* _Your instructions_:
Pictures aside, write every record out again word for word.

* _Change listing data_:
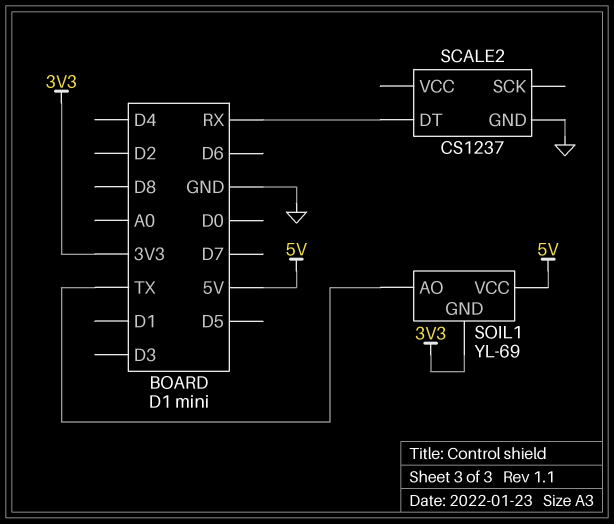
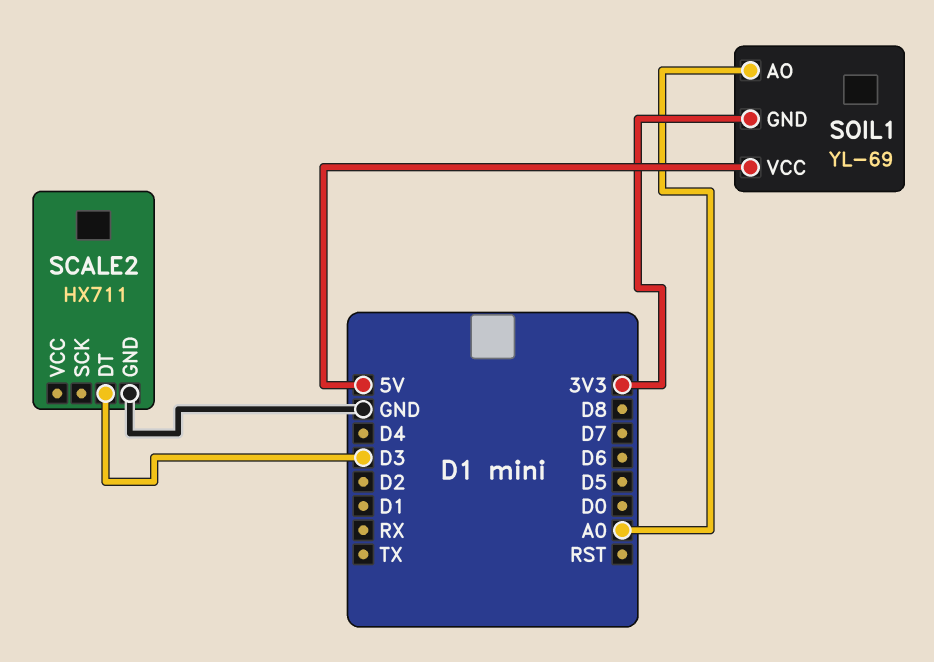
SCALE2: CS1237 -> HX711
SCALE2 pin DT: RX -> D3
SOIL1 pin AO: TX -> A0

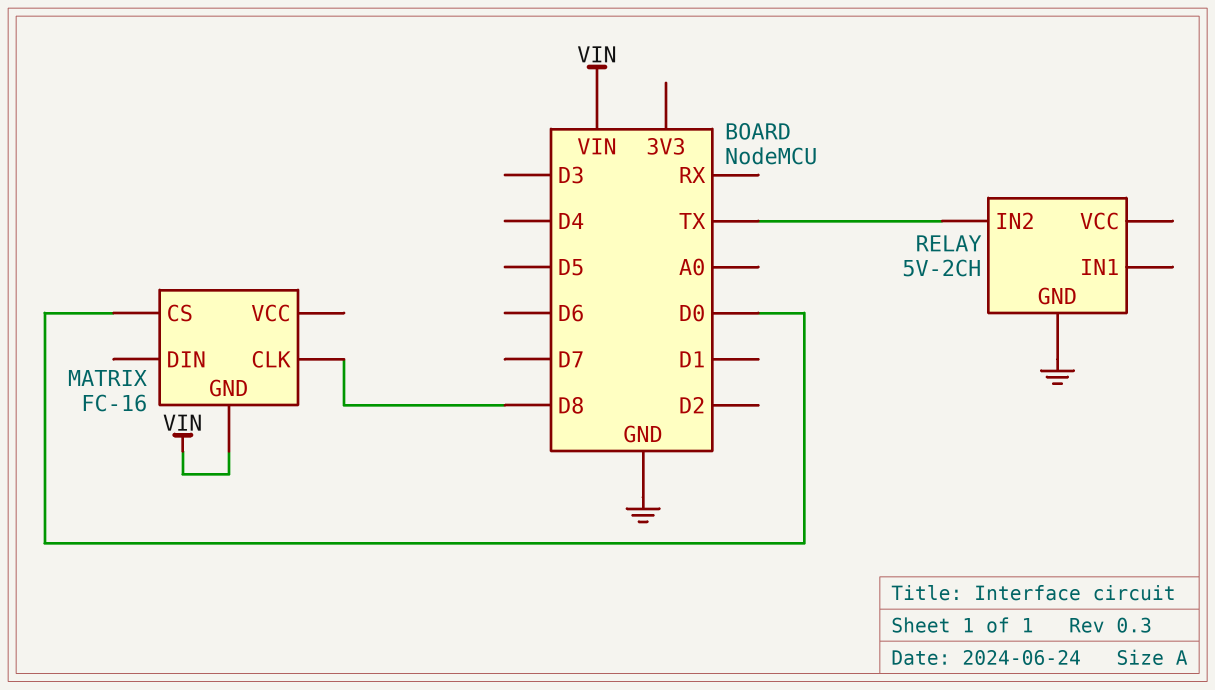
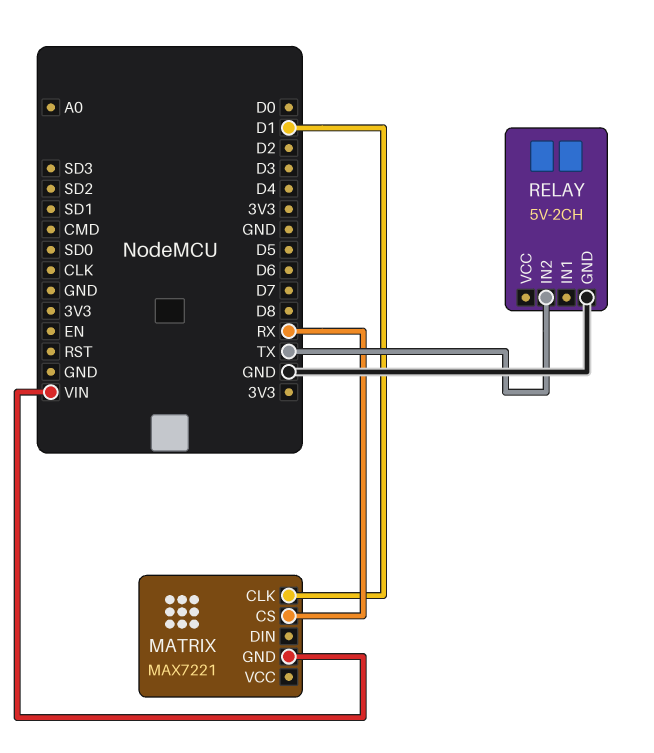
MATRIX: FC-16 -> MAX7221
MATRIX pin CLK: D8 -> D1
MATRIX pin CS: D0 -> RX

* _Output of the exercise_:
SCALE2: CS1237 -> HX711
SCALE2 pin DT: RX -> D3
SOIL1 pin AO: TX -> A0

MATRIX: FC-16 -> MAX7221
MATRIX pin CLK: D8 -> D1
MATRIX pin CS: D0 -> RX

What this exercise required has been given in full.